══ Supplied data

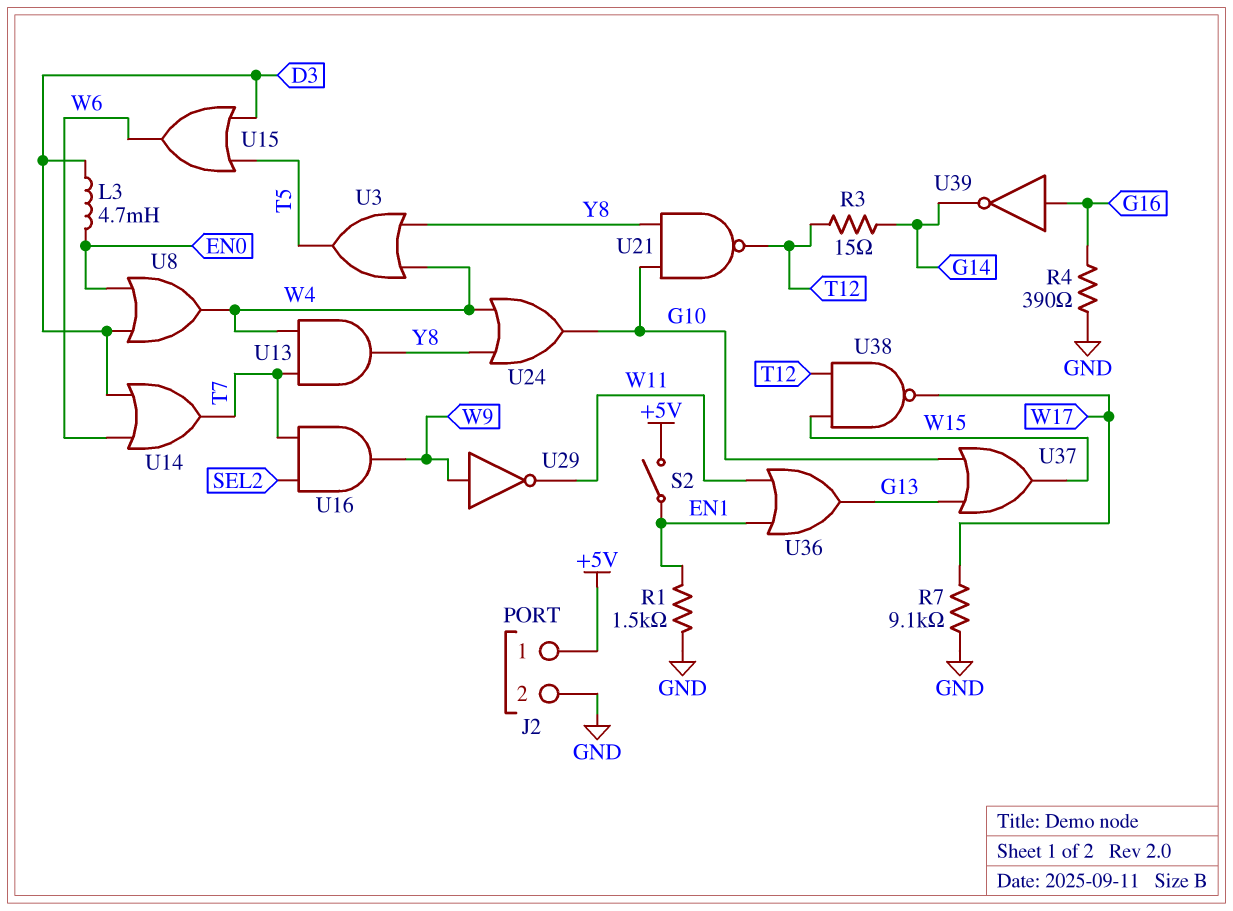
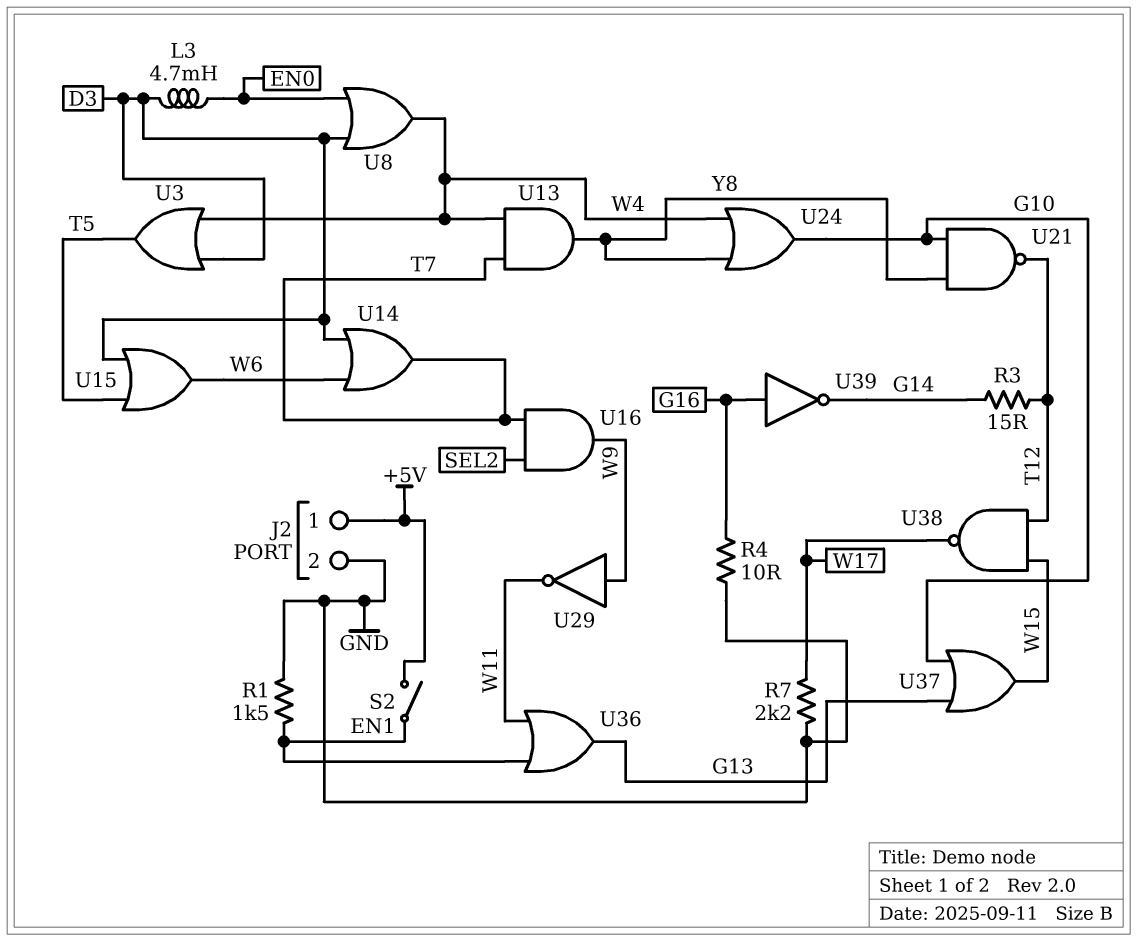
R4: 390 (G16, GND) -> 10 (G16, GND)
R7: 9.1k (GND, W17) -> 2.2k (GND, W17)
U3: OR (in W4, in Y8, out T5) -> OR (in D3, in W4, out T5)

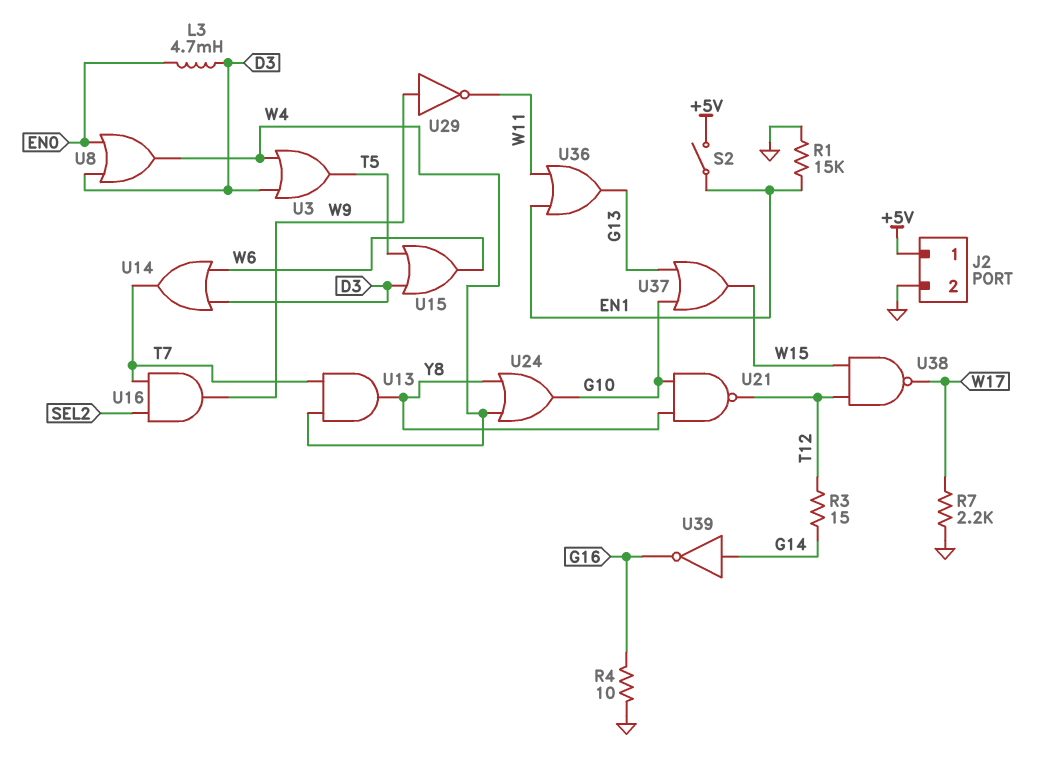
R1: 1.5k (EN1, GND) -> 15k (EN1, GND)
U39: NOT (in G16, out G14) -> NOT (in G14, out G16)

════

**Problem description:** Print only these lines, exactly: the one containing "R1: 1.5k (EN1, GND) -> 15k (EN1, GND)" and all after it to the end of the entries.

**Result of this task:**
R1: 1.5k (EN1, GND) -> 15k (EN1, GND)
U39: NOT (in G16, out G14) -> NOT (in G14, out G16)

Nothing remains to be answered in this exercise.